== The task ==
Nothing but the lines from the one containing "orange square: (379, 715)" through the last line of the data below should be returned, each copied exactly.

Frame-by-frame shape edits:

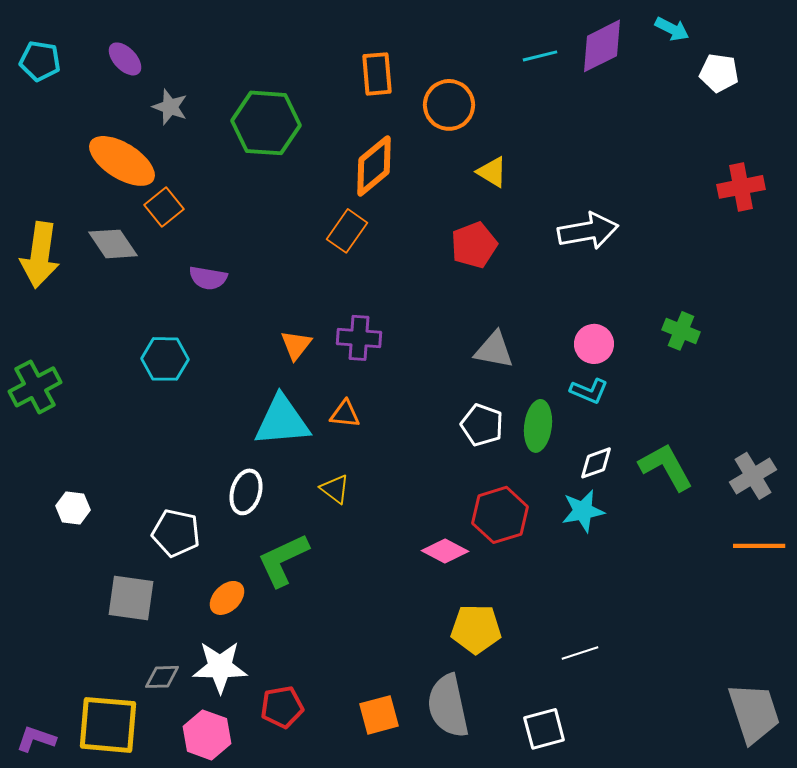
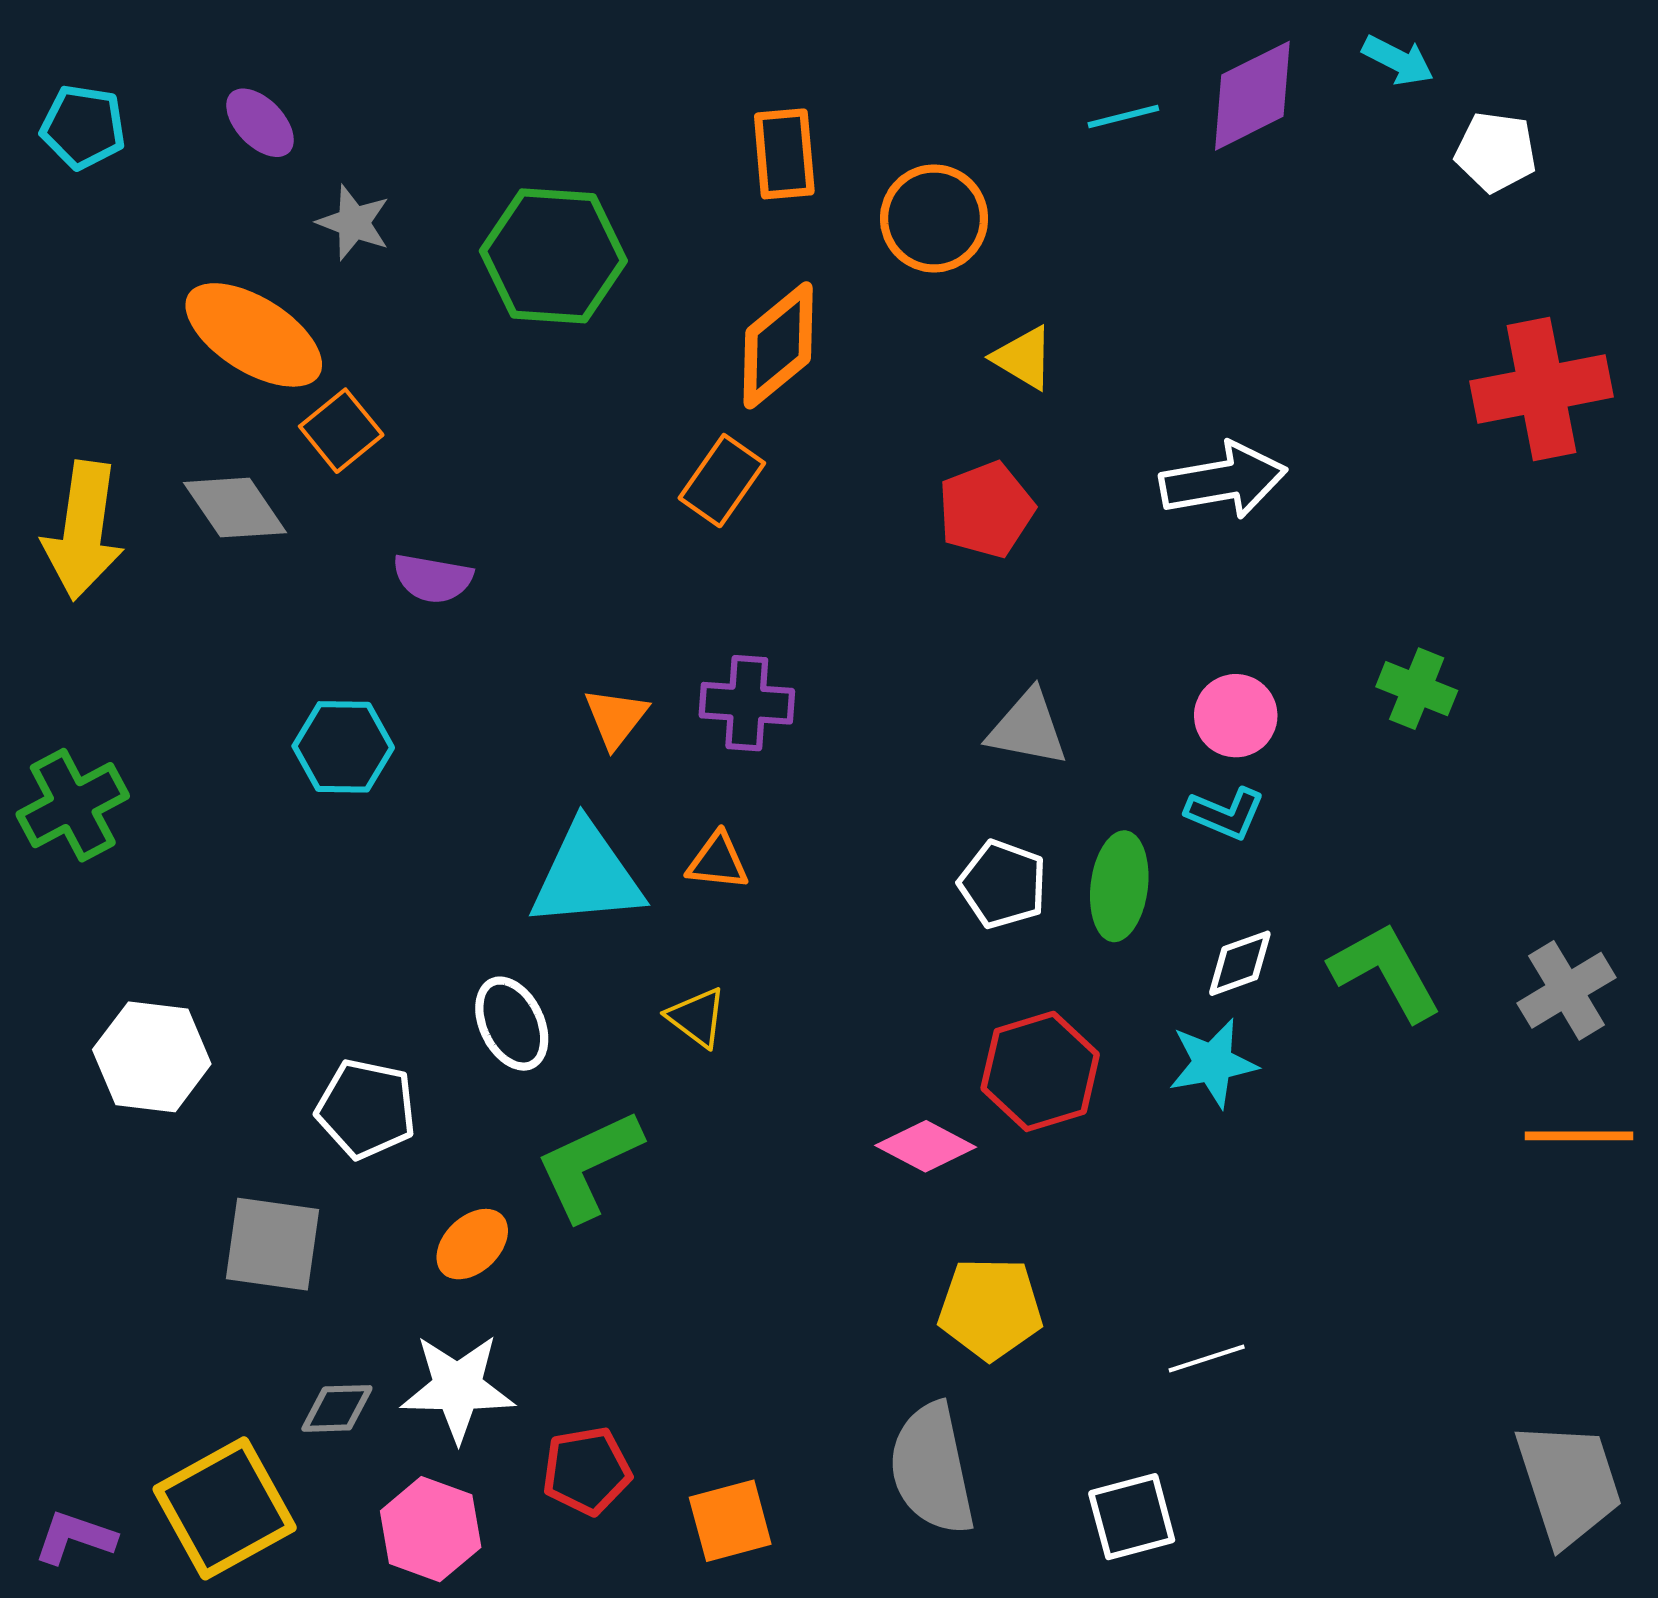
red cross: (741, 187) -> (1542, 389), size x1.4
white ellipse: (246, 492) -> (512, 1024), turned -42
white hexagon: (73, 508) -> (152, 1057), size x1.6
orange square: (379, 715) -> (730, 1521), moved
yellow square: (108, 725) -> (225, 1508), turned -34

== Answer area ==
orange square: (379, 715) -> (730, 1521), moved
yellow square: (108, 725) -> (225, 1508), turned -34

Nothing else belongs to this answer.